## Work order
Wherever the string "Ball" turns up in the data, copy the whole line.

········

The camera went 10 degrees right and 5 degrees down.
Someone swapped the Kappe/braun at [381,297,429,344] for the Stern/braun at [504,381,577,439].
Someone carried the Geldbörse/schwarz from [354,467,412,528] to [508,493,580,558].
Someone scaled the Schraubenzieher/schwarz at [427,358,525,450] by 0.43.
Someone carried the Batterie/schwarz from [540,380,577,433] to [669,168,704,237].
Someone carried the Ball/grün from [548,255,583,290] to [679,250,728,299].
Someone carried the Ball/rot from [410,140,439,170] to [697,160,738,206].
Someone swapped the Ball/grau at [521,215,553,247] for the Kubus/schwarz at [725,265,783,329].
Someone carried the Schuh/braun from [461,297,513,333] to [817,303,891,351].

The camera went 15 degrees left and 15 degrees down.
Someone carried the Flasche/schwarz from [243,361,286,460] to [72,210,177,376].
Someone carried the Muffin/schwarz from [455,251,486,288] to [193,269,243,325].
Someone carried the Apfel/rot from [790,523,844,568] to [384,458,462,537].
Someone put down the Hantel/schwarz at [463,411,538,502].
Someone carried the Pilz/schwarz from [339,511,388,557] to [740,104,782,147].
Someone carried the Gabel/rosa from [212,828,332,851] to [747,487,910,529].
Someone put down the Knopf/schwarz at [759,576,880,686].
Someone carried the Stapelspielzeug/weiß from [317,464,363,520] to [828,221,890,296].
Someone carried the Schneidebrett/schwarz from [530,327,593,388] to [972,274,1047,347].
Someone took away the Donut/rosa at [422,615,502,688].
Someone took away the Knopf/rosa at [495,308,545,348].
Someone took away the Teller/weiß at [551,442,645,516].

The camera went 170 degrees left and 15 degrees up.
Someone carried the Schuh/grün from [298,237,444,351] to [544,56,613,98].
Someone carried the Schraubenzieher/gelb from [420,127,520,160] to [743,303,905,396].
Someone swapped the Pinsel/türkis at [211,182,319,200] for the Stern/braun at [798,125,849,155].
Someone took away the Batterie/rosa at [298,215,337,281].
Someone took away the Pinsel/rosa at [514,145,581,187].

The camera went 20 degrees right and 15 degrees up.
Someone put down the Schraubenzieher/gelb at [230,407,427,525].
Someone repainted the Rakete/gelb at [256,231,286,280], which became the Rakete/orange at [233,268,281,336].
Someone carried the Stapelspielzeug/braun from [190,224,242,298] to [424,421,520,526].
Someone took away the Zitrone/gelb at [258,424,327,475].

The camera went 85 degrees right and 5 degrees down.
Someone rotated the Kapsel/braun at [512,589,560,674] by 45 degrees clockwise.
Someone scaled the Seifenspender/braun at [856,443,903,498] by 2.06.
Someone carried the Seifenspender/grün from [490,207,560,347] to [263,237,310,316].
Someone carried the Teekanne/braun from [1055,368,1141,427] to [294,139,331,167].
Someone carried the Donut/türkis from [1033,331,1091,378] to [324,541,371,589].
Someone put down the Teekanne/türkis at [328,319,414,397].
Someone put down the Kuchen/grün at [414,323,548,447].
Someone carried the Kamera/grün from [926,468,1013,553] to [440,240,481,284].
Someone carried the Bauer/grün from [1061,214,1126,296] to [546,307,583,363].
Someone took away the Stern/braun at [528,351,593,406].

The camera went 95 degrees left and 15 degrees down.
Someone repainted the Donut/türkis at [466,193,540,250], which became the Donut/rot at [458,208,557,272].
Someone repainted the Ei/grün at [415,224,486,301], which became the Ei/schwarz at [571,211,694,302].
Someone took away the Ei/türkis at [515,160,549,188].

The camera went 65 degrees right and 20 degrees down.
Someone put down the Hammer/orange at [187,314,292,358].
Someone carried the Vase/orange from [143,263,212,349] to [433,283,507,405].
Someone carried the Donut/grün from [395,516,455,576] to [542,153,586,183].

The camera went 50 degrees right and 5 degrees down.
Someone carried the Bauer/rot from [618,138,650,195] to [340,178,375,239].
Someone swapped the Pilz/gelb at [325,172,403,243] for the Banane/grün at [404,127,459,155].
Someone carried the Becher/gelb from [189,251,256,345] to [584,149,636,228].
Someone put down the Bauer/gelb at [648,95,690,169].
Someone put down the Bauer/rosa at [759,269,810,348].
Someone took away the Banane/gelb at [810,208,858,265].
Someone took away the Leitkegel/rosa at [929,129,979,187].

········

## Response to the task
Someone carried the Ball/grün from [548,255,583,290] to [679,250,728,299].
Someone carried the Ball/rot from [410,140,439,170] to [697,160,738,206].
Someone swapped the Ball/grau at [521,215,553,247] for the Kubus/schwarz at [725,265,783,329].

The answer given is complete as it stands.